_YOUR OBJECTIVE_
The required answer is an exact copy of every line from the beginning of the entries through the line with "red padlock: [301,54,383,159]", with all pictures omitted.

(Records from a dataset)
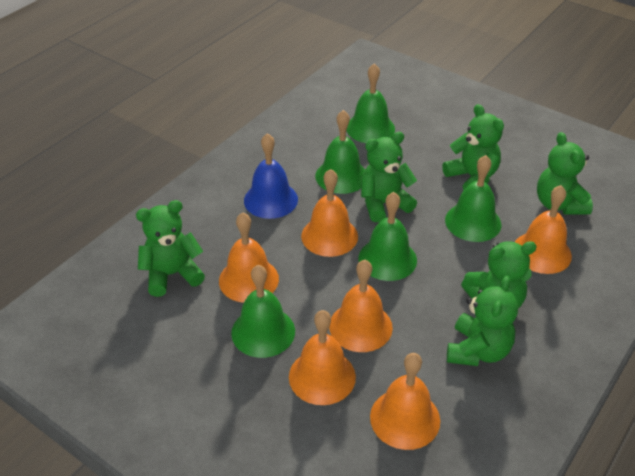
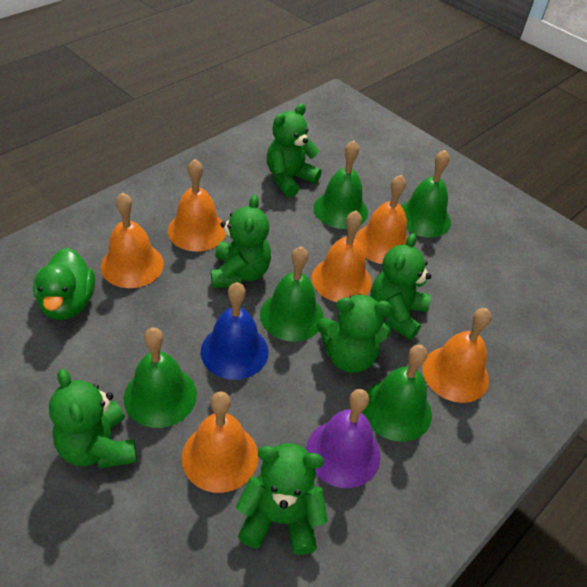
green duck: none = 0 -> [33,248,95,320] = 1
purple bell: none = 0 -> [306,389,380,488] = 1

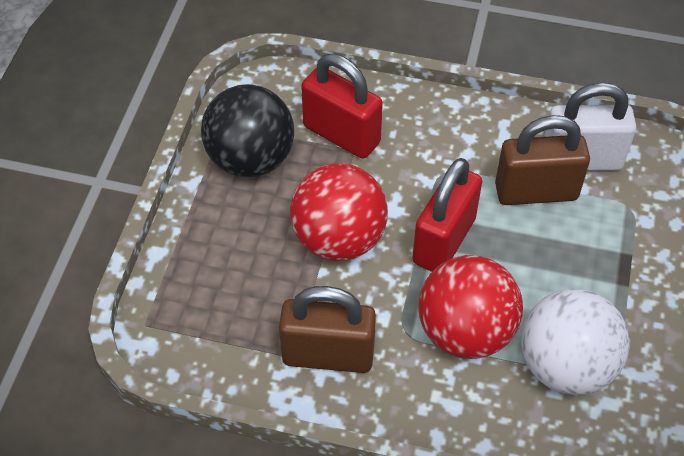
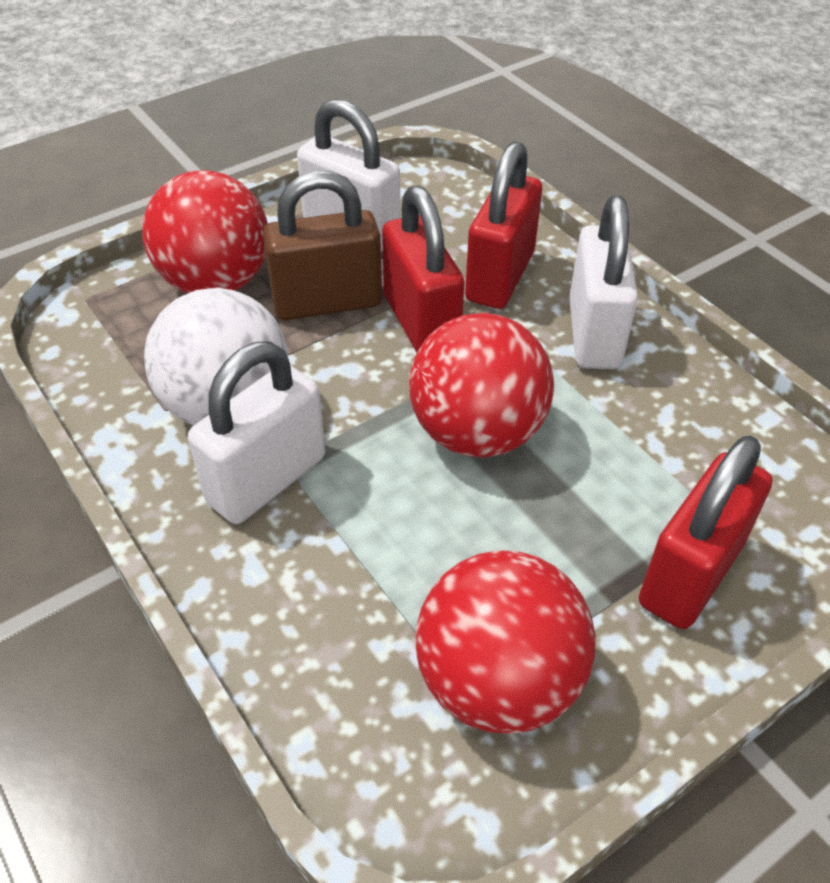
black ball: [201,84,294,178] = 1 -> none = 0
brown padlock: [279,286,376,373] [495,115,590,205] = 2 -> [263,171,382,320] = 1
red ball: [290,163,388,261] [418,255,523,359] = 2 -> [142,170,268,293] [409,313,554,458] [415,550,596,734] = 3
red padlock: [301,54,383,159] [412,158,482,272] = 2 -> [382,186,465,353] [465,142,542,309] [639,436,773,629] = 3
white padlock: [544,82,636,171] = 1 -> [188,341,326,524] [297,99,400,252] [570,196,638,369] = 3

_TASK RESULT_
green duck: none = 0 -> [33,248,95,320] = 1
purple bell: none = 0 -> [306,389,380,488] = 1

black ball: [201,84,294,178] = 1 -> none = 0
brown padlock: [279,286,376,373] [495,115,590,205] = 2 -> [263,171,382,320] = 1
red ball: [290,163,388,261] [418,255,523,359] = 2 -> [142,170,268,293] [409,313,554,458] [415,550,596,734] = 3
red padlock: [301,54,383,159] [412,158,482,272] = 2 -> [382,186,465,353] [465,142,542,309] [639,436,773,629] = 3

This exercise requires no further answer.